[Start of Attachment]
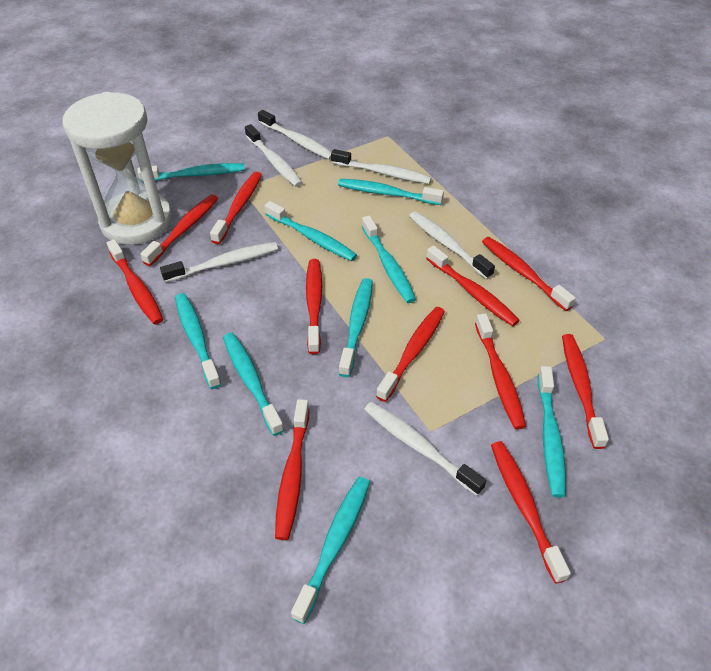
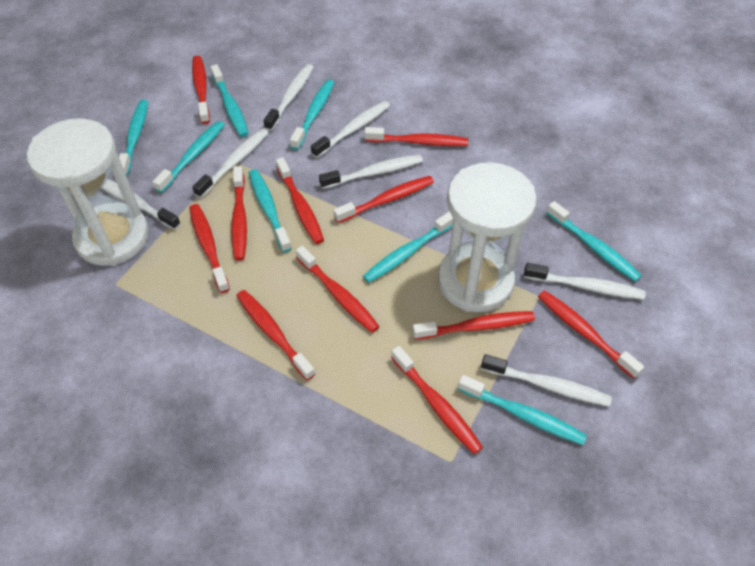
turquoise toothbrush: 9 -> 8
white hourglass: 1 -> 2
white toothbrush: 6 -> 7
[End of Attachment]
[Start of Attachment]
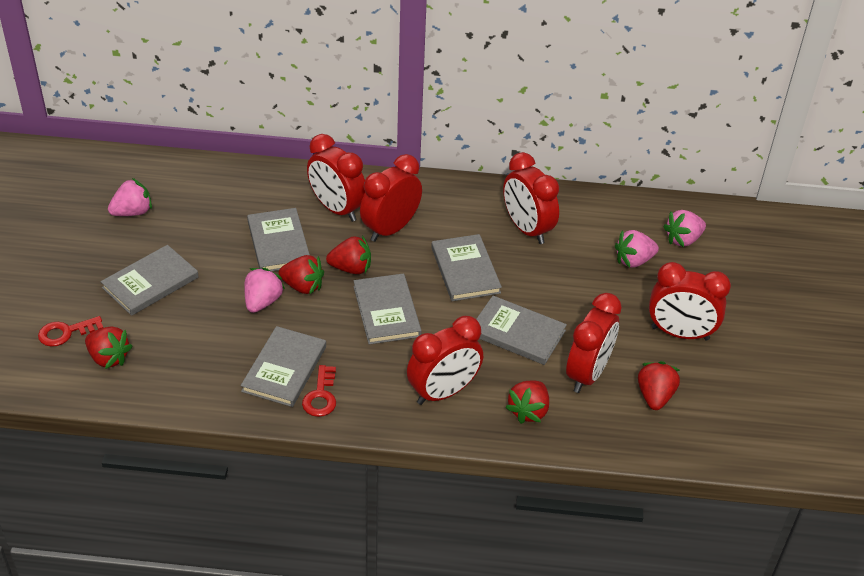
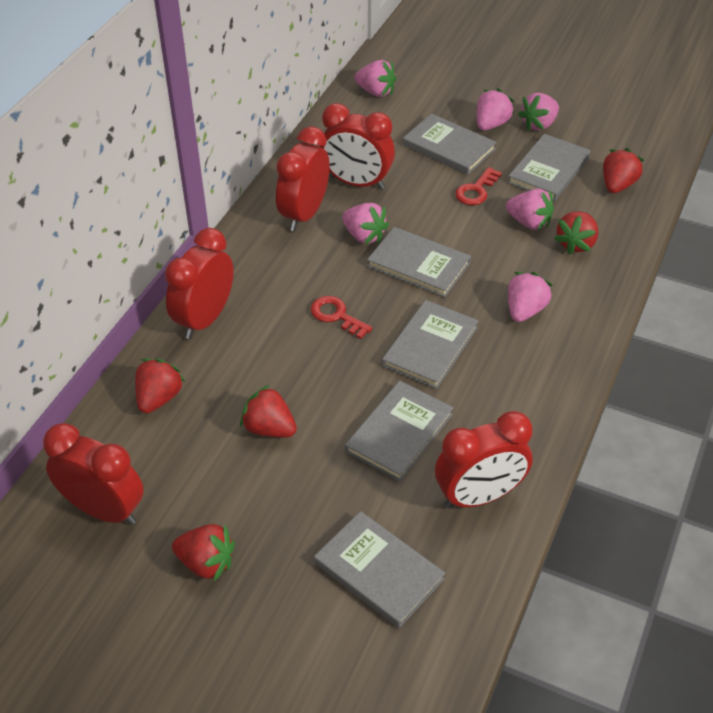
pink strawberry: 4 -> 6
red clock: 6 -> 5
[End of Attachment]
[Start of Attachment]
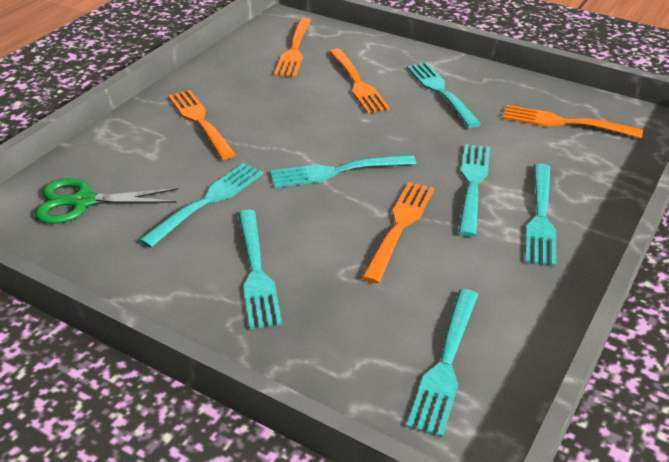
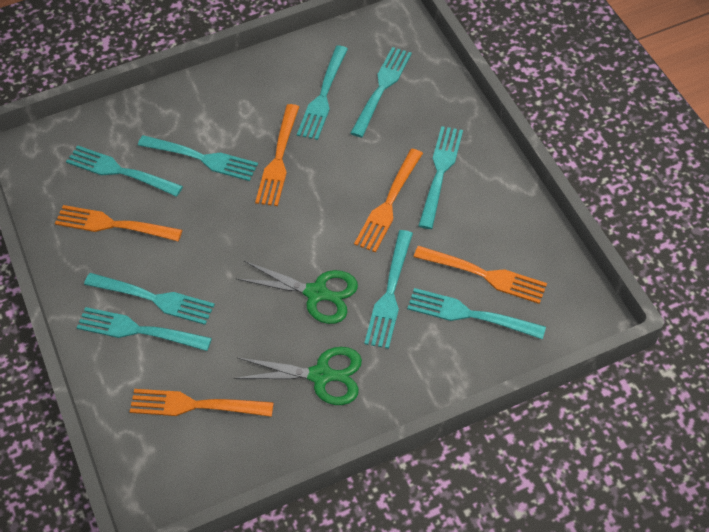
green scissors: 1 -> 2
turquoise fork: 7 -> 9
[End of Attachment]
PROBLEM DETAILS ▸
Print, from the entries above, the line with "turquoise toothbrush: 9 -> 8", the line with "white toothbrush: 6 -> 7" and all lines between them, exactly and with nothing else.

REPLY ▸
turquoise toothbrush: 9 -> 8
white hourglass: 1 -> 2
white toothbrush: 6 -> 7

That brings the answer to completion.